Directions for this task>
Word for word, set down every line of the entries below from the line with "(384, 234) = (470, 200): pink duck -> none" to the line with "(550, 426) = (594, 665): purple", including both, and no other line.

Dataset records>
Segment Open
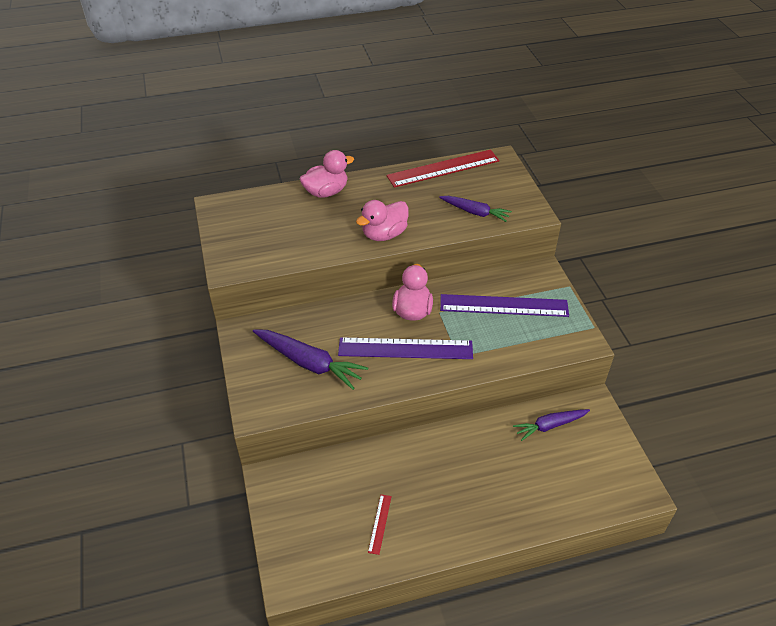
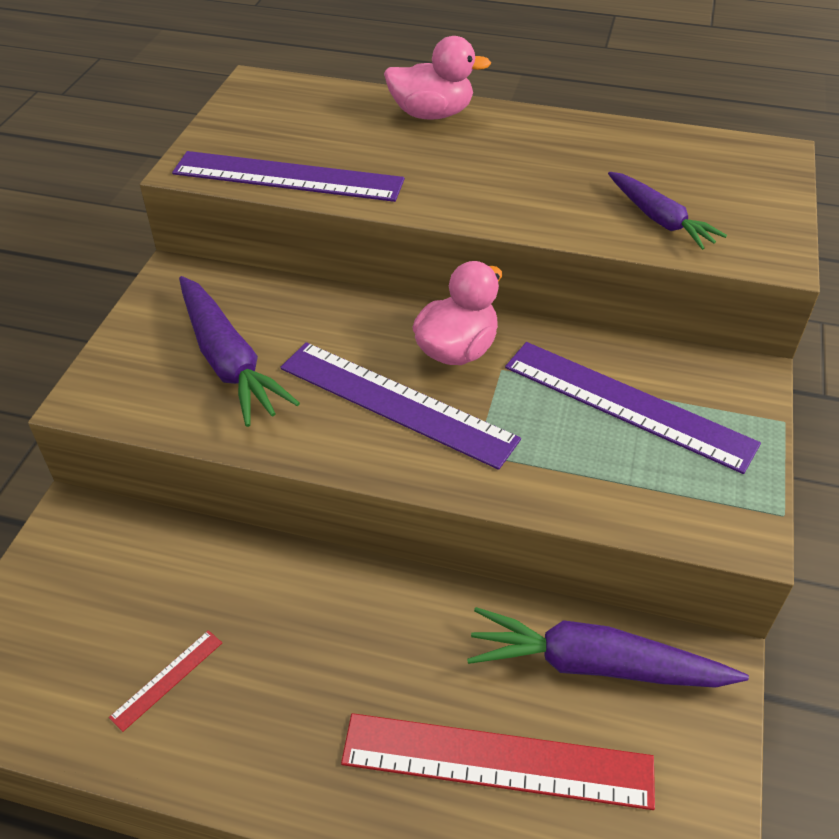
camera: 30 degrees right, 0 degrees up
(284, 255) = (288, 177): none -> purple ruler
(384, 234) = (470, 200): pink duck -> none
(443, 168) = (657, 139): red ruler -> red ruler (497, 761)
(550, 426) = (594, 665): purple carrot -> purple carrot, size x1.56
Segment Closed
Segment Open
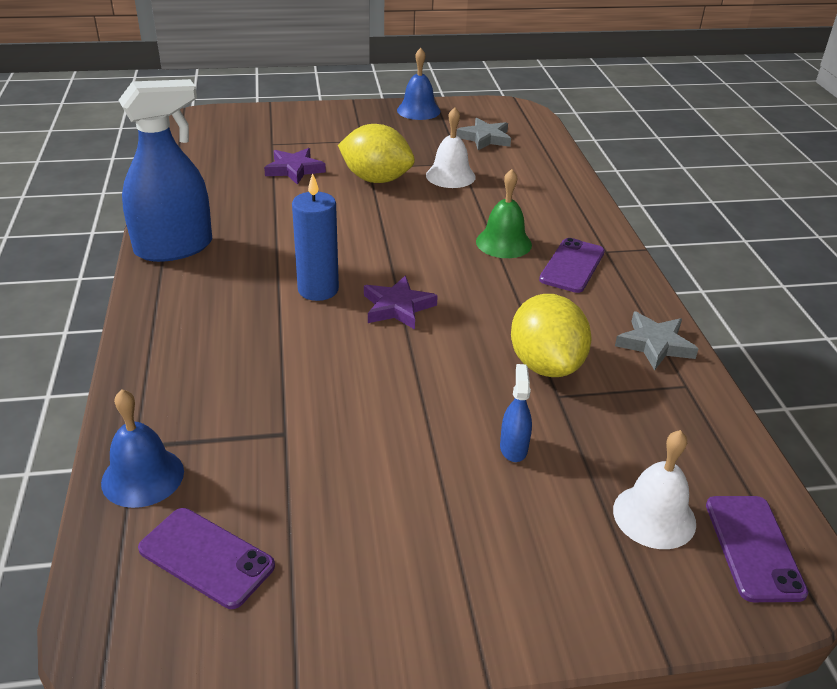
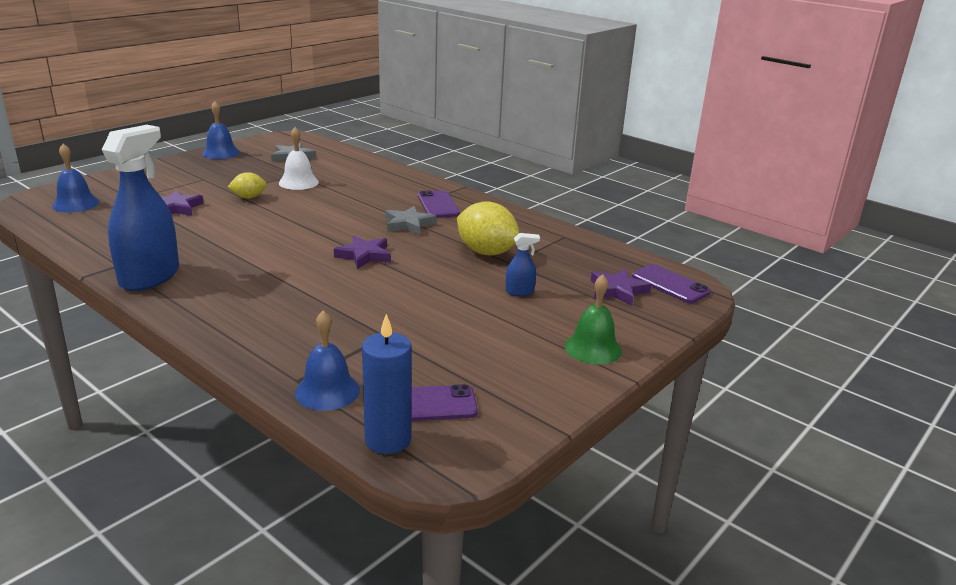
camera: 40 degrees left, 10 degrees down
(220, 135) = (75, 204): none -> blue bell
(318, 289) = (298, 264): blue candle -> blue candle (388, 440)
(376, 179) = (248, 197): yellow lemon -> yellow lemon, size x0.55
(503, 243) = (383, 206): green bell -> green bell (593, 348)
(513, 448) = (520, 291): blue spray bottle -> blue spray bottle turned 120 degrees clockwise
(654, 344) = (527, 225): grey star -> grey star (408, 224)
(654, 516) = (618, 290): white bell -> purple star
Segment Closed
Output of the exercise>
(384, 234) = (470, 200): pink duck -> none
(443, 168) = (657, 139): red ruler -> red ruler (497, 761)
(550, 426) = (594, 665): purple carrot -> purple carrot, size x1.56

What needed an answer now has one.